▼
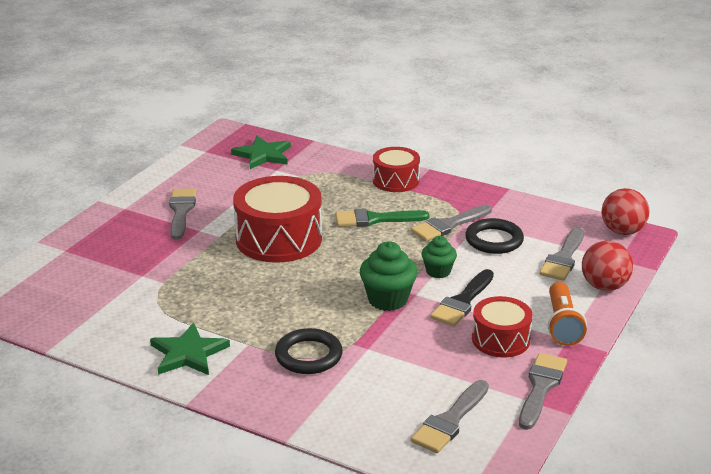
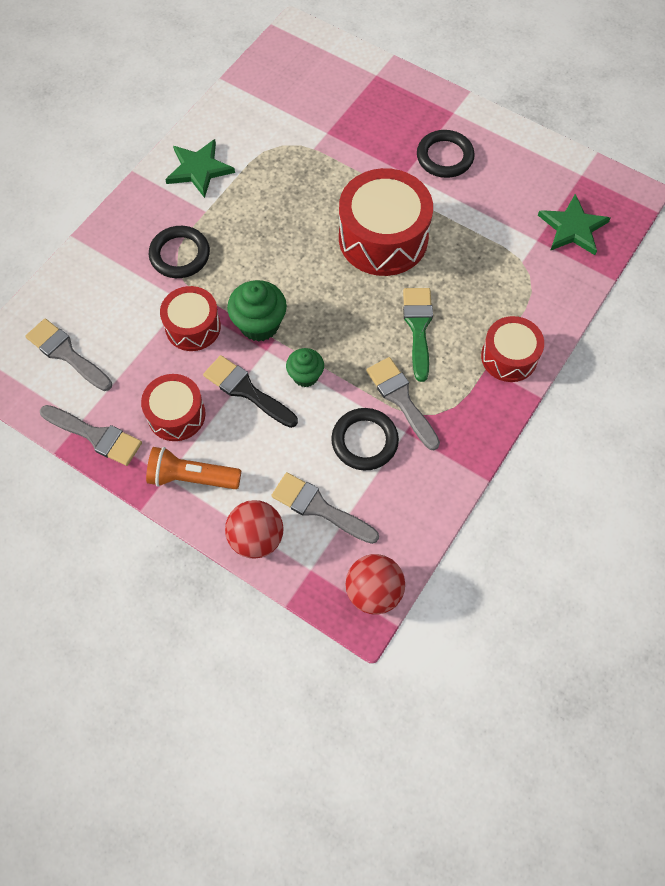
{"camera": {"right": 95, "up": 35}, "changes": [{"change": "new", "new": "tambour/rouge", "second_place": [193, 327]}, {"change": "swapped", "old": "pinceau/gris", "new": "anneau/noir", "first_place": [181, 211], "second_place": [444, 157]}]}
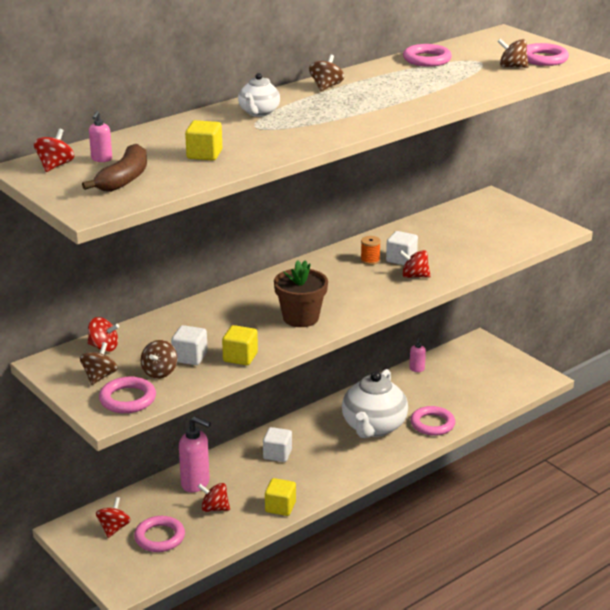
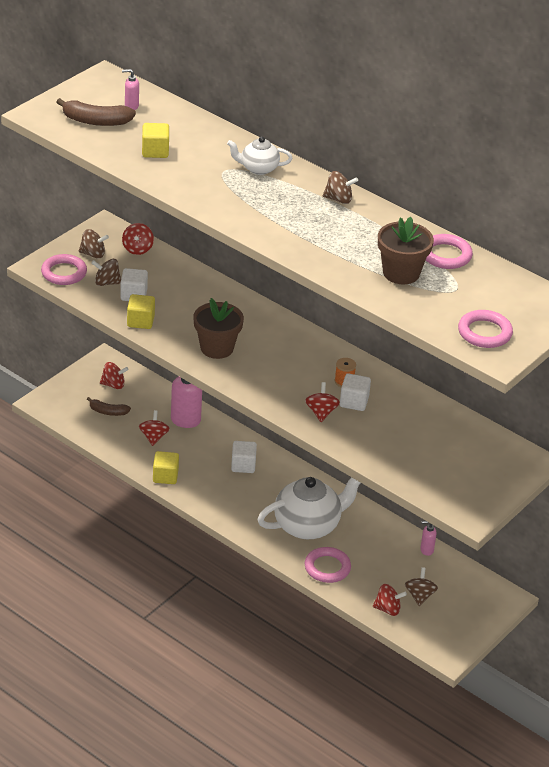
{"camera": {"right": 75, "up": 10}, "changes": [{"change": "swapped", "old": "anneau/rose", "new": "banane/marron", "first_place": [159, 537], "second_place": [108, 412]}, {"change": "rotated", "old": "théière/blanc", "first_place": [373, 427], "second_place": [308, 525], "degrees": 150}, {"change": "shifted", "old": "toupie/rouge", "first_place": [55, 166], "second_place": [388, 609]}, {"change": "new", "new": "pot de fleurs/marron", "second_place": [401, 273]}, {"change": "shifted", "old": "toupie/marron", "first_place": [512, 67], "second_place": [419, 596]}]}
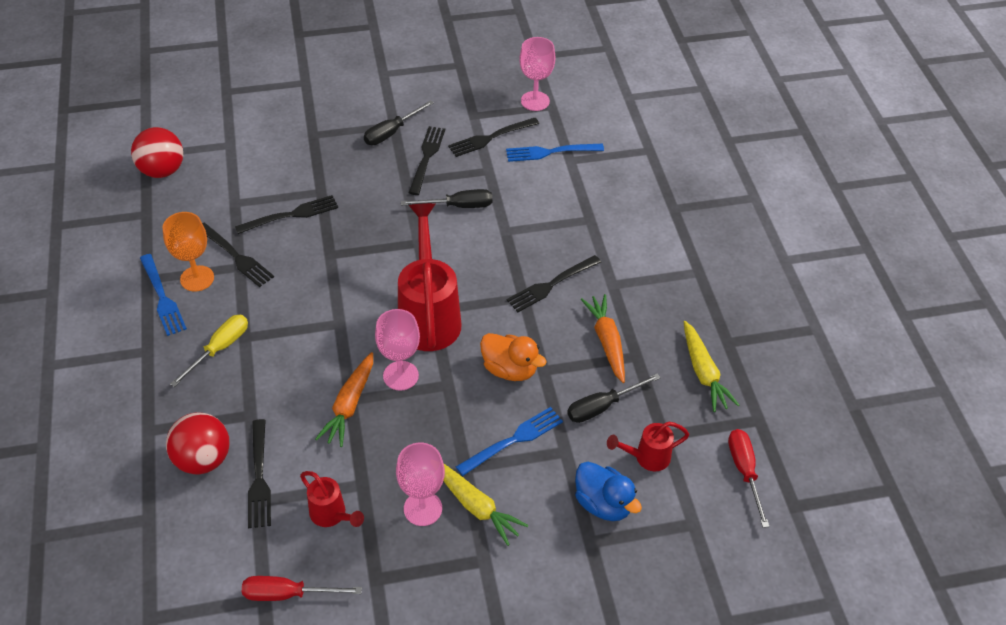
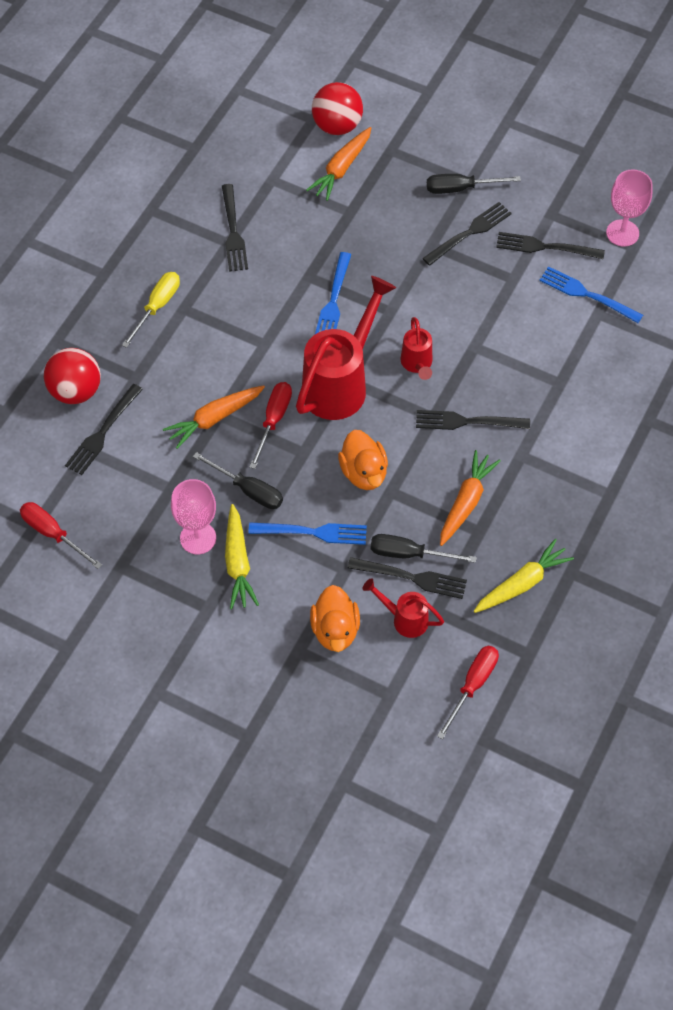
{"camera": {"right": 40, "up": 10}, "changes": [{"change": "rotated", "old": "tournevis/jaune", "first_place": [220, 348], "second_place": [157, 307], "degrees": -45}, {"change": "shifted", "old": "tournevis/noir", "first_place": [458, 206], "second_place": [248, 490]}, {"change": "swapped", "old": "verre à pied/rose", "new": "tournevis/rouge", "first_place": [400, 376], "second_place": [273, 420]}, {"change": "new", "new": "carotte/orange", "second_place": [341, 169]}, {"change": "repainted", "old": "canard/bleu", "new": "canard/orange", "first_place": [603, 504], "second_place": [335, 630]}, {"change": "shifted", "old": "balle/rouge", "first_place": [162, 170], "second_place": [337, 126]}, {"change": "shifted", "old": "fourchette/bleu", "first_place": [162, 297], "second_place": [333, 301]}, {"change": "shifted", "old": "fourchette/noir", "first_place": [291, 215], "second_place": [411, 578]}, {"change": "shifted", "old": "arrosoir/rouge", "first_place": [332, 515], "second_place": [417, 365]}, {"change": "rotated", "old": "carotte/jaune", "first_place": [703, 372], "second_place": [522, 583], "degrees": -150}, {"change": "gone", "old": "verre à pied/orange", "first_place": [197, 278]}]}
▲
▼
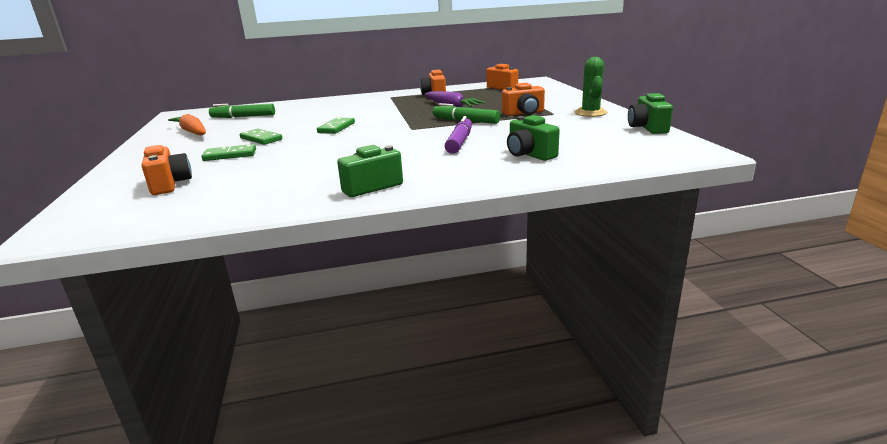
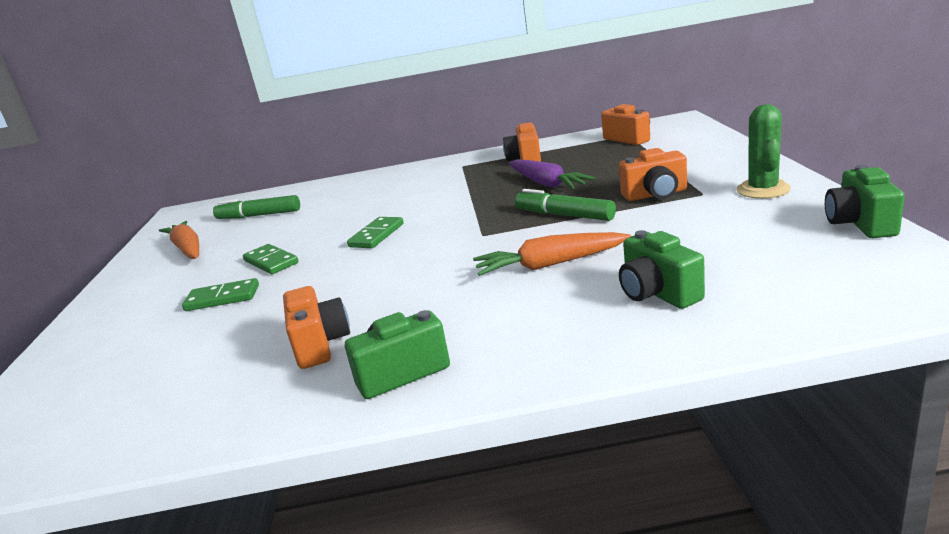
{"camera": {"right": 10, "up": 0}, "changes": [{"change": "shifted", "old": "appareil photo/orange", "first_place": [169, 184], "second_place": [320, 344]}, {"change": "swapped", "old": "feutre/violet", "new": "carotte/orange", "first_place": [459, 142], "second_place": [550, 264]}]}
▲
◆ PROBLEM DETAILS: Gather, from the listing above, every line carrying the word "noir".

◆ ANSWER AREA:
{"camera": {"right": 95, "up": 35}, "changes": [{"change": "new", "new": "tambour/rouge", "second_place": [193, 327]}, {"change": "swapped", "old": "pinceau/gris", "new": "anneau/noir", "first_place": [181, 211], "second_place": [444, 157]}]}
{"camera": {"right": 40, "up": 10}, "changes": [{"change": "rotated", "old": "tournevis/jaune", "first_place": [220, 348], "second_place": [157, 307], "degrees": -45}, {"change": "shifted", "old": "tournevis/noir", "first_place": [458, 206], "second_place": [248, 490]}, {"change": "swapped", "old": "verre à pied/rose", "new": "tournevis/rouge", "first_place": [400, 376], "second_place": [273, 420]}, {"change": "new", "new": "carotte/orange", "second_place": [341, 169]}, {"change": "repainted", "old": "canard/bleu", "new": "canard/orange", "first_place": [603, 504], "second_place": [335, 630]}, {"change": "shifted", "old": "balle/rouge", "first_place": [162, 170], "second_place": [337, 126]}, {"change": "shifted", "old": "fourchette/bleu", "first_place": [162, 297], "second_place": [333, 301]}, {"change": "shifted", "old": "fourchette/noir", "first_place": [291, 215], "second_place": [411, 578]}, {"change": "shifted", "old": "arrosoir/rouge", "first_place": [332, 515], "second_place": [417, 365]}, {"change": "rotated", "old": "carotte/jaune", "first_place": [703, 372], "second_place": [522, 583], "degrees": -150}, {"change": "gone", "old": "verre à pied/orange", "first_place": [197, 278]}]}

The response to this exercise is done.